DIRECTIONS FOR THIS TASK >> Write the listing below out again in full, dropping its pictures.

SUPPLIED MATERIAL >>

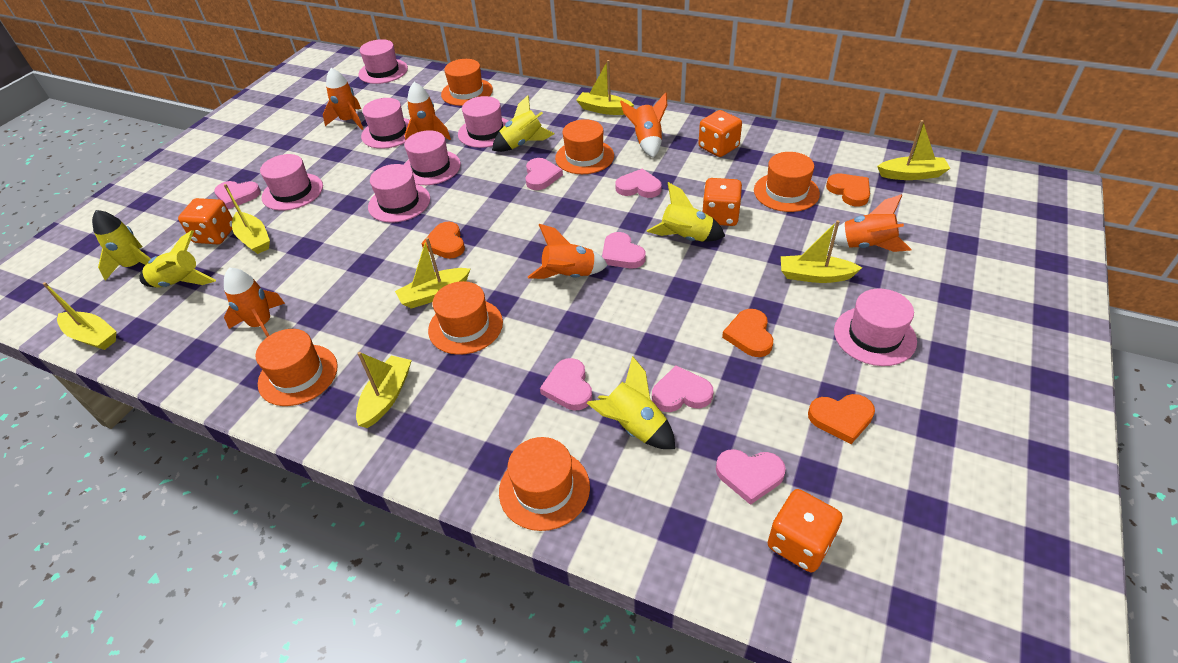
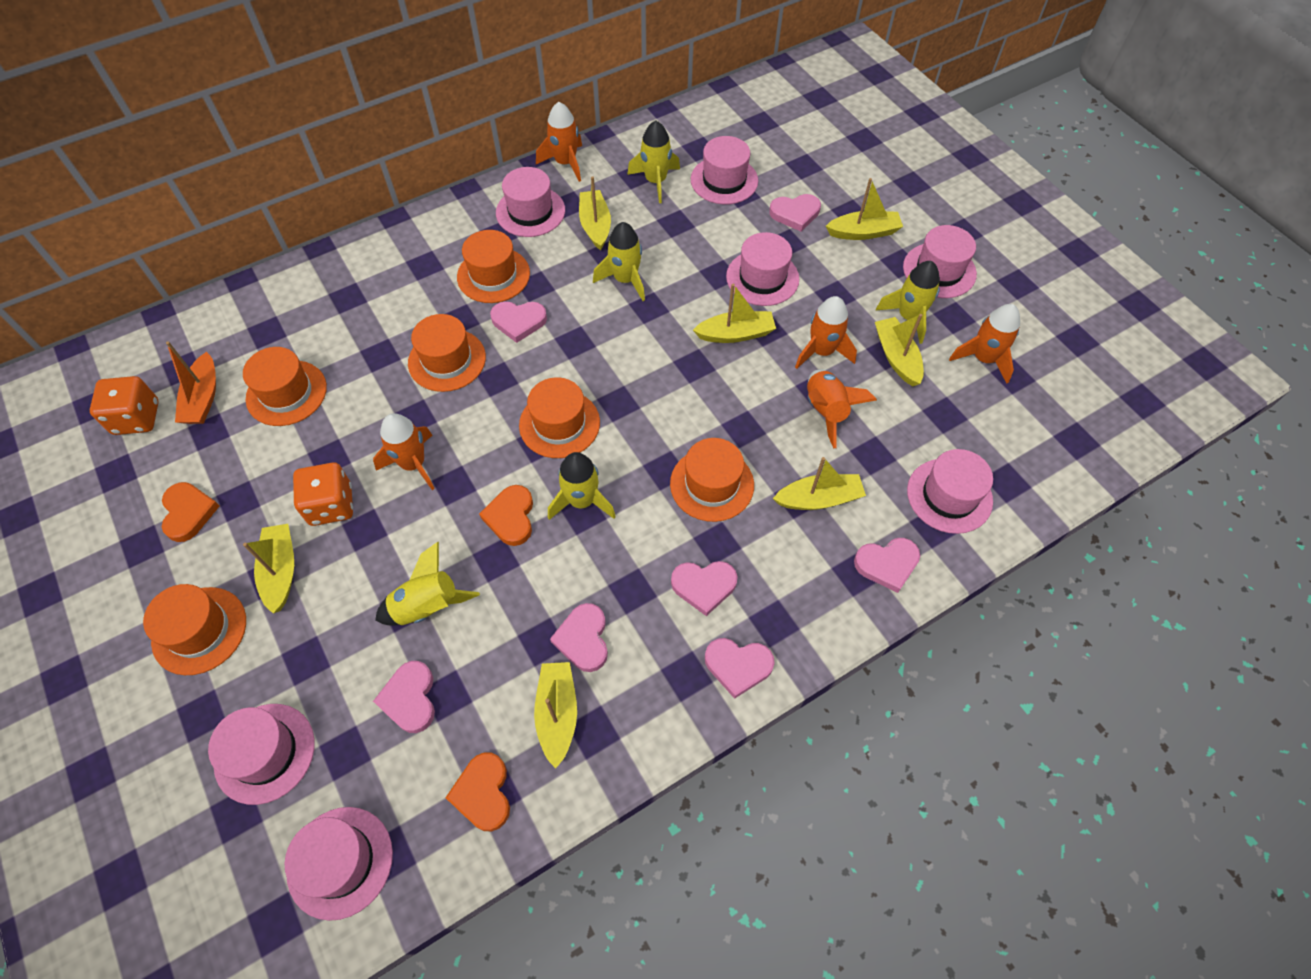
orange boat: 0 -> 1
orange dice: 4 -> 2
orange heart: 4 -> 3
orange rocket: 6 -> 5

COMPLETED TASK >>
orange boat: 0 -> 1
orange dice: 4 -> 2
orange heart: 4 -> 3
orange rocket: 6 -> 5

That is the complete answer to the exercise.